--- Task instructions ---
What must be written out is each line from the one holding "J1 pin 1: AGND -> +5V" through the end of the records, word for word, minus any pictures.

--- Exercise material ---
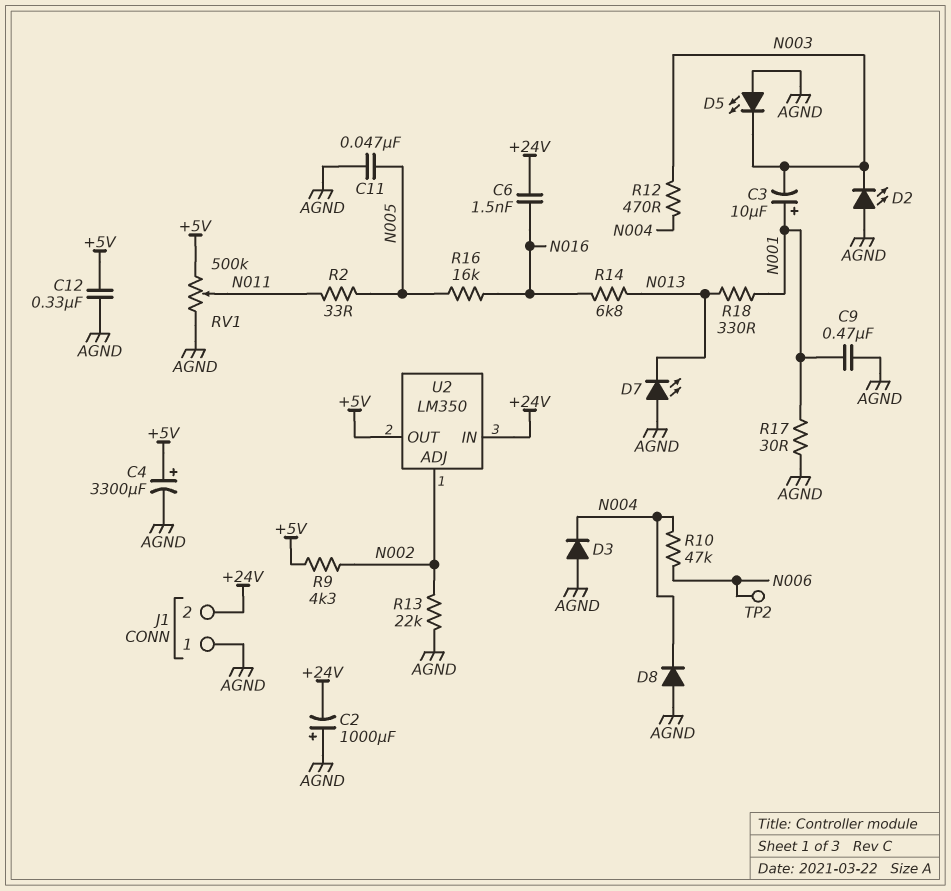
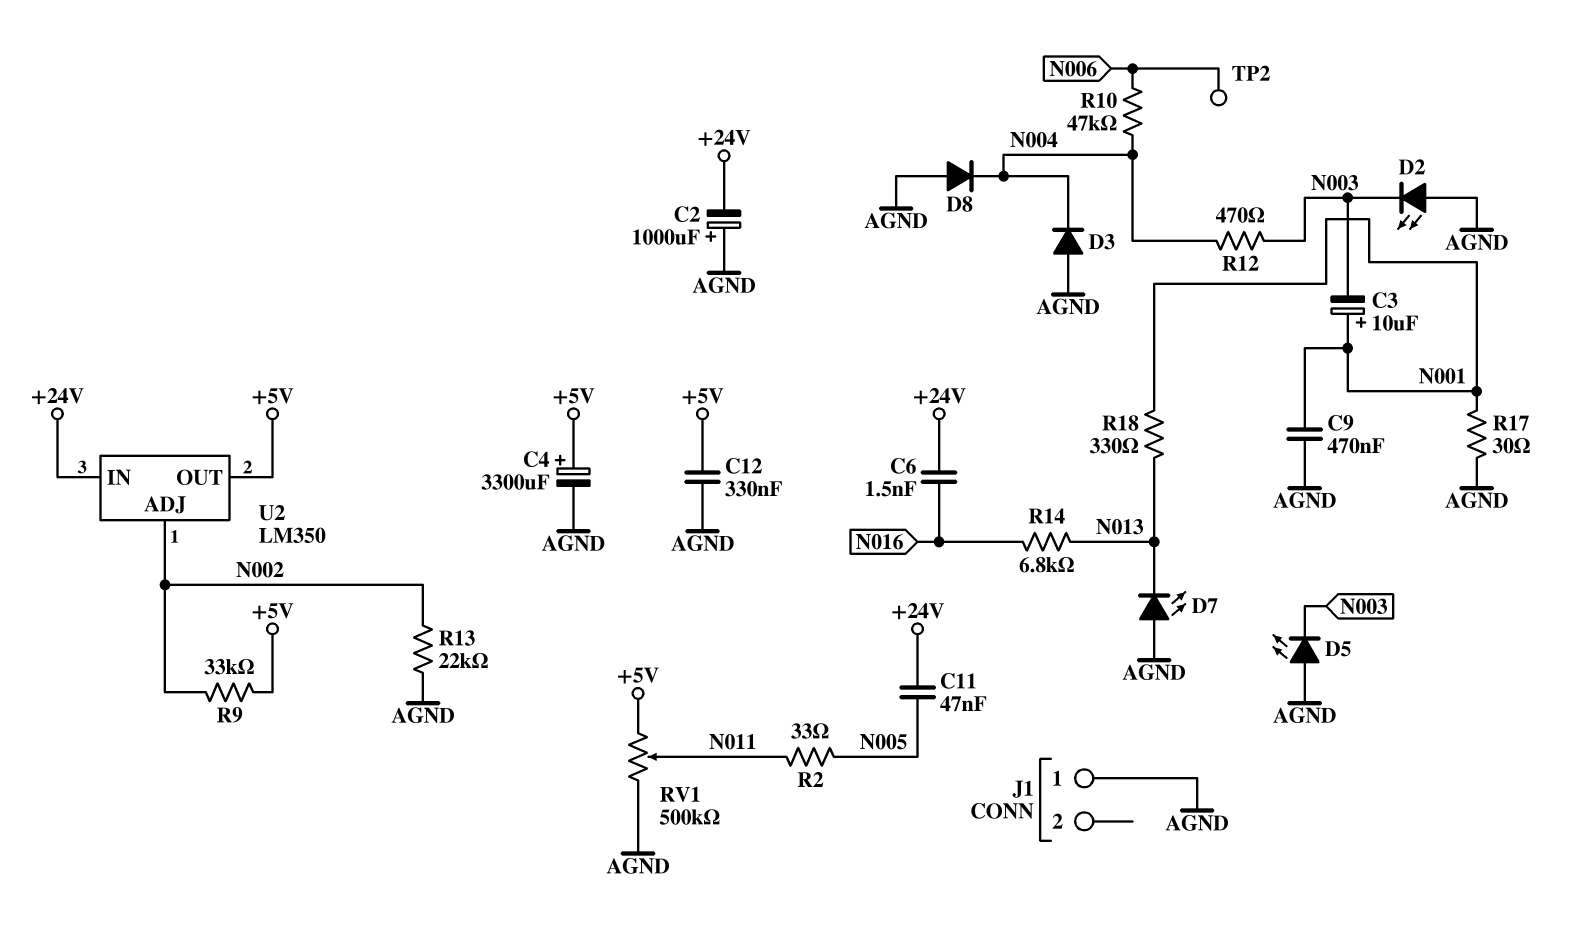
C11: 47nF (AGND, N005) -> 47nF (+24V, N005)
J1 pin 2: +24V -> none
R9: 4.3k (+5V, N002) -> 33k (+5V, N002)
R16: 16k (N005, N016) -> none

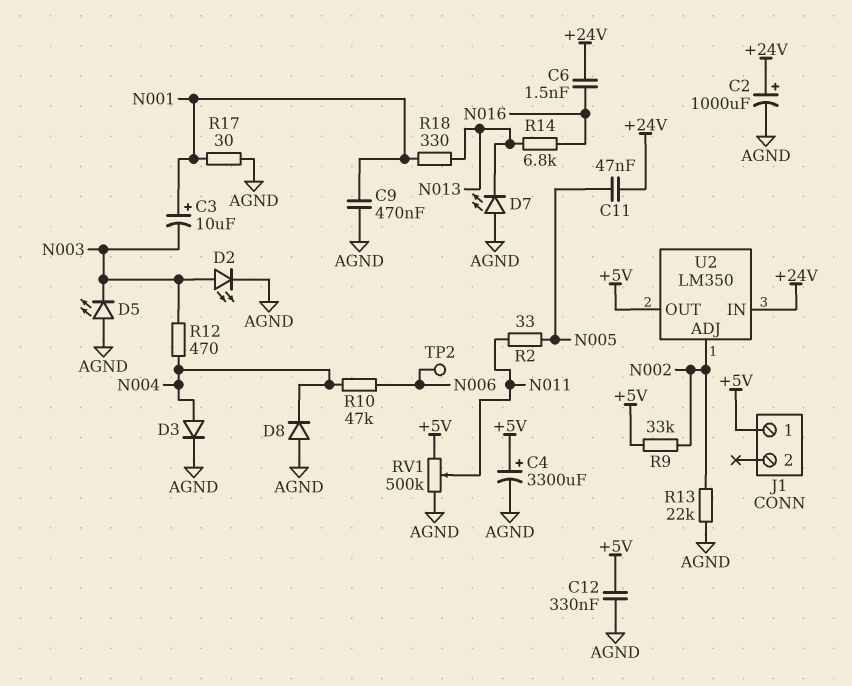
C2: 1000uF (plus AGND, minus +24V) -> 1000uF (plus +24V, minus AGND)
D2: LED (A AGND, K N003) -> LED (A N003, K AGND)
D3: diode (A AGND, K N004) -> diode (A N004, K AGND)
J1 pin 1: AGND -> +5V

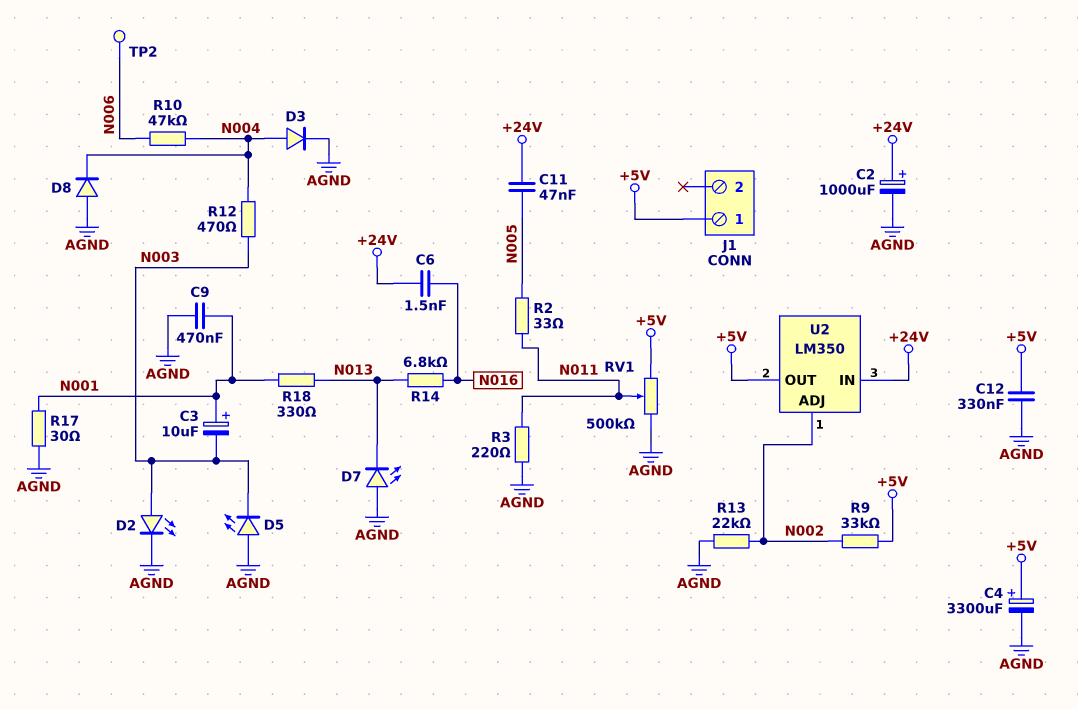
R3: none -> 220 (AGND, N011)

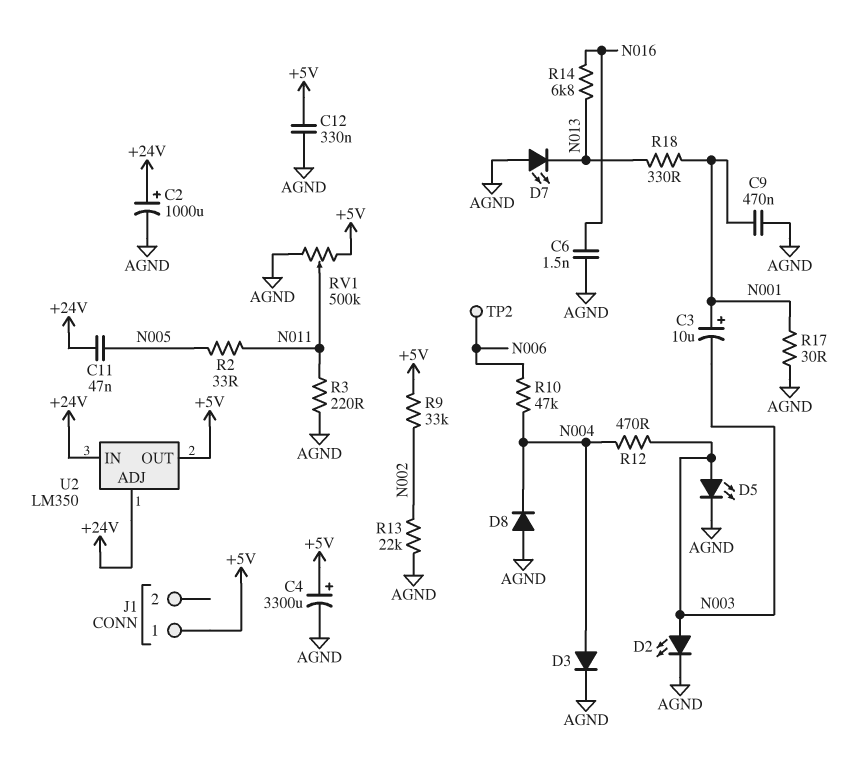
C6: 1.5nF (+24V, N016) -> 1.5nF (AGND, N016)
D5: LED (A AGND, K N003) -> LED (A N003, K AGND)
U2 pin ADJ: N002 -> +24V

--- Solution ---
J1 pin 1: AGND -> +5V

R3: none -> 220 (AGND, N011)

C6: 1.5nF (+24V, N016) -> 1.5nF (AGND, N016)
D5: LED (A AGND, K N003) -> LED (A N003, K AGND)
U2 pin ADJ: N002 -> +24V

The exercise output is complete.